About this exercise. In the records below, the lines from the one with "camera: 140 degrees right, 0 degrees up" through the last are to be printed exactly, and nothing else.
(Beginning of Data section)
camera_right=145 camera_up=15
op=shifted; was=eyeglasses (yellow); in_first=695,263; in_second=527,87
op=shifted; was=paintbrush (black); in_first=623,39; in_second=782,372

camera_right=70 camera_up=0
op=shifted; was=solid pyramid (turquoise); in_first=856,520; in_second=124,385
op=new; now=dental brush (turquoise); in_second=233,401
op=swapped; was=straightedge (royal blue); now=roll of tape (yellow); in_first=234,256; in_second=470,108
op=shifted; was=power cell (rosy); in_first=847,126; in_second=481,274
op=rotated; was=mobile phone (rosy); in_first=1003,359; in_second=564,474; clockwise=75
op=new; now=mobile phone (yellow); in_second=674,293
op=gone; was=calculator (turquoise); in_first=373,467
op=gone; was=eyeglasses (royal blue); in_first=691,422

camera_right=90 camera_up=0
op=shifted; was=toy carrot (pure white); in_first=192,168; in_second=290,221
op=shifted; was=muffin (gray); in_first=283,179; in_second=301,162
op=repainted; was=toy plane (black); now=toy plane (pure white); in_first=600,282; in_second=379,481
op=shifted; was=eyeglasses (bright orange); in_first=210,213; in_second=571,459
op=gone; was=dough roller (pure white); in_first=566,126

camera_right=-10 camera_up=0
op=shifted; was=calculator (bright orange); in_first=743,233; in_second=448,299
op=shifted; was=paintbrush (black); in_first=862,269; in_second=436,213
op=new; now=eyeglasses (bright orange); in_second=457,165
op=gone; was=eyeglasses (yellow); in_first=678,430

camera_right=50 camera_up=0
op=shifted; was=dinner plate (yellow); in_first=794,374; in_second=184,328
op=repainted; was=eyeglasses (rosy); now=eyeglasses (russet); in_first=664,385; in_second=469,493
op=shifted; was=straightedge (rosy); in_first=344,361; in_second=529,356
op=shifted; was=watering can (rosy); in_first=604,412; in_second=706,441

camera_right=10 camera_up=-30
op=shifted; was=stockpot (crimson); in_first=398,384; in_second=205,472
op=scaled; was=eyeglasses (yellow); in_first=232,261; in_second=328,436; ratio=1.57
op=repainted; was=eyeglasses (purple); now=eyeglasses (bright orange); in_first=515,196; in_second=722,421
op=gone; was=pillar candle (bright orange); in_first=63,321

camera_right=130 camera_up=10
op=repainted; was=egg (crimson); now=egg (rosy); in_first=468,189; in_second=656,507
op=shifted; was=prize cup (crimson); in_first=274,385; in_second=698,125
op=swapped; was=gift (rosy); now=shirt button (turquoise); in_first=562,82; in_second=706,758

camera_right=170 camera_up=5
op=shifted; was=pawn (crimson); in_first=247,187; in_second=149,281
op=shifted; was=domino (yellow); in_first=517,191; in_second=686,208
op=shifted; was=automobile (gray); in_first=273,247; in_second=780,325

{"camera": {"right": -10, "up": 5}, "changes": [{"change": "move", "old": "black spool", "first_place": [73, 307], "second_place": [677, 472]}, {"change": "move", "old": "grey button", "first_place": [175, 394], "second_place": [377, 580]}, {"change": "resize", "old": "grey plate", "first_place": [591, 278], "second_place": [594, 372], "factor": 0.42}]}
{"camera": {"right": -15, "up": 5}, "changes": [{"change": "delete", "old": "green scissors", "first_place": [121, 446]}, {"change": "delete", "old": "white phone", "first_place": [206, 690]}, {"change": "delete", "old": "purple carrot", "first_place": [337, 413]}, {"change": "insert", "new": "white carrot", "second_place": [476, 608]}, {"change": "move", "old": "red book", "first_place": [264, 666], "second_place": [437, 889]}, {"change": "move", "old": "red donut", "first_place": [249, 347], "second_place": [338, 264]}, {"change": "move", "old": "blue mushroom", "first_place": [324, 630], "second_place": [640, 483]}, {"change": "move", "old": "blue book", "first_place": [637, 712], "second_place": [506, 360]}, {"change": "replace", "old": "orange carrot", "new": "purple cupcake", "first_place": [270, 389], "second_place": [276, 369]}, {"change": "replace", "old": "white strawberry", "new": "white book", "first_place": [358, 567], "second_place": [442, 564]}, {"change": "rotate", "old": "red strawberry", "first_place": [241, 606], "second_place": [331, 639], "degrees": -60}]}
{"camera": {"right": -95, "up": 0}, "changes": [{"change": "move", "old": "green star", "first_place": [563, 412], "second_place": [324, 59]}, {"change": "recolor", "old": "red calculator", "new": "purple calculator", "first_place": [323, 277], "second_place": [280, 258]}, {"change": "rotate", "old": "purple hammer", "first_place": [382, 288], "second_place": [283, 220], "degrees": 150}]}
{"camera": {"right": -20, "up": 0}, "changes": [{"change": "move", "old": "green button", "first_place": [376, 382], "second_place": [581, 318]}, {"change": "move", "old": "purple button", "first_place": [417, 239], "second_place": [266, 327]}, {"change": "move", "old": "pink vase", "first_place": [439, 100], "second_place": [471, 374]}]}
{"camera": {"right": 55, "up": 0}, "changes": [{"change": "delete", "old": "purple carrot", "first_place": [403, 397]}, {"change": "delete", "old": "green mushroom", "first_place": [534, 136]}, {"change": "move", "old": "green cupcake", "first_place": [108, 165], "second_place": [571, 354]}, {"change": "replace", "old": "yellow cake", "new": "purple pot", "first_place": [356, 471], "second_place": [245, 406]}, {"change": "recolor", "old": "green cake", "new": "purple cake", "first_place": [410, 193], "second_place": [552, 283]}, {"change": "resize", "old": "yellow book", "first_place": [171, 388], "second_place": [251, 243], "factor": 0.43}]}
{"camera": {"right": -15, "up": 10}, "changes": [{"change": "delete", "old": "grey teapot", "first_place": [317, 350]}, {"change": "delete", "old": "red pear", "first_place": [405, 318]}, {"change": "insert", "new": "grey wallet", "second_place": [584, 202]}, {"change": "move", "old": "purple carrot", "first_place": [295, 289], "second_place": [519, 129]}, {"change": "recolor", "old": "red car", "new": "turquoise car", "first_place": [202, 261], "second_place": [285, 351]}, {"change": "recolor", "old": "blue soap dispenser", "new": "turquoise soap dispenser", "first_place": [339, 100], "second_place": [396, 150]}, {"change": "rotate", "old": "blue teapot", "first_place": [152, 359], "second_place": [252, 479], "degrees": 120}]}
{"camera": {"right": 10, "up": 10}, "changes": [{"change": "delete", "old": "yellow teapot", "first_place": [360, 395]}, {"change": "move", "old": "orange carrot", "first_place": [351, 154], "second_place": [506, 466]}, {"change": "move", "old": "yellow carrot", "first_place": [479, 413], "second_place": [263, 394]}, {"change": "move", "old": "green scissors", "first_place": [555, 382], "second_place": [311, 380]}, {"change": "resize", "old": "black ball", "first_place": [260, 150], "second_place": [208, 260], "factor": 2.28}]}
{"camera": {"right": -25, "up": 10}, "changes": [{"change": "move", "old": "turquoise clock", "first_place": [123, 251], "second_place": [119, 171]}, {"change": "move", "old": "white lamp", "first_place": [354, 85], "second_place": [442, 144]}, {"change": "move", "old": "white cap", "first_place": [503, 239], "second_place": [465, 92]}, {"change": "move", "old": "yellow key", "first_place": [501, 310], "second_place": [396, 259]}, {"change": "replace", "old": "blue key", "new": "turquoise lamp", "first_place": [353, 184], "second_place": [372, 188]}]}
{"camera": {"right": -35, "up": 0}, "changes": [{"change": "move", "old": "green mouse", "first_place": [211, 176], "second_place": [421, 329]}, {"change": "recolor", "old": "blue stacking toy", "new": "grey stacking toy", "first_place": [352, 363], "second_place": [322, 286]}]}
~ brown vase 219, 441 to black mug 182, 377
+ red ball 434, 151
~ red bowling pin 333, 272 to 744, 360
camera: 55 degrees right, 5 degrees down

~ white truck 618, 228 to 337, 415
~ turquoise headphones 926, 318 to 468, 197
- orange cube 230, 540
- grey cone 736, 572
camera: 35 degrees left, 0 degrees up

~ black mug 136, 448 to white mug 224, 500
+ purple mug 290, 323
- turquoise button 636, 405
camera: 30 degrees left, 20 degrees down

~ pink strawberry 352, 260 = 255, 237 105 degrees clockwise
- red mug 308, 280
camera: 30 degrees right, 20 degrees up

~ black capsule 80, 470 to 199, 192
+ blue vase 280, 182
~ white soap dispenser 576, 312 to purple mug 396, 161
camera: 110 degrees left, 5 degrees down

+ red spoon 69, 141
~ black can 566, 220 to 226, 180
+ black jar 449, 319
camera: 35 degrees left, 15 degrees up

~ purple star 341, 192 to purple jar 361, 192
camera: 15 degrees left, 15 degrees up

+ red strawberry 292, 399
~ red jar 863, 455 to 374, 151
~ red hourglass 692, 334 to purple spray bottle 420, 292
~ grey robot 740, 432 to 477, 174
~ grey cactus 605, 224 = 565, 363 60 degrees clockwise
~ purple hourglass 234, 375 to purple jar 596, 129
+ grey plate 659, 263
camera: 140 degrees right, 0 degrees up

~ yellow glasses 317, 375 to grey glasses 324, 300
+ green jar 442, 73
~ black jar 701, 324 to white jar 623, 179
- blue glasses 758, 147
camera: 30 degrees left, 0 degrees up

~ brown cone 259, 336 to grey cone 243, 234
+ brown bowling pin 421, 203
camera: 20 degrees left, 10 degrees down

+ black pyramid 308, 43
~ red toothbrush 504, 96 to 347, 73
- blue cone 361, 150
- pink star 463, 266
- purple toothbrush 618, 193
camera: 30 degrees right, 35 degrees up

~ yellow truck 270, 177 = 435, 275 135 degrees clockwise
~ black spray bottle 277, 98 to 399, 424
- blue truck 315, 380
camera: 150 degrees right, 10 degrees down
(End of Data section)
Your response.
camera: 140 degrees right, 0 degrees up

~ yellow glasses 317, 375 to grey glasses 324, 300
+ green jar 442, 73
~ black jar 701, 324 to white jar 623, 179
- blue glasses 758, 147
camera: 30 degrees left, 0 degrees up

~ brown cone 259, 336 to grey cone 243, 234
+ brown bowling pin 421, 203
camera: 20 degrees left, 10 degrees down

+ black pyramid 308, 43
~ red toothbrush 504, 96 to 347, 73
- blue cone 361, 150
- pink star 463, 266
- purple toothbrush 618, 193
camera: 30 degrees right, 35 degrees up

~ yellow truck 270, 177 = 435, 275 135 degrees clockwise
~ black spray bottle 277, 98 to 399, 424
- blue truck 315, 380
camera: 150 degrees right, 10 degrees down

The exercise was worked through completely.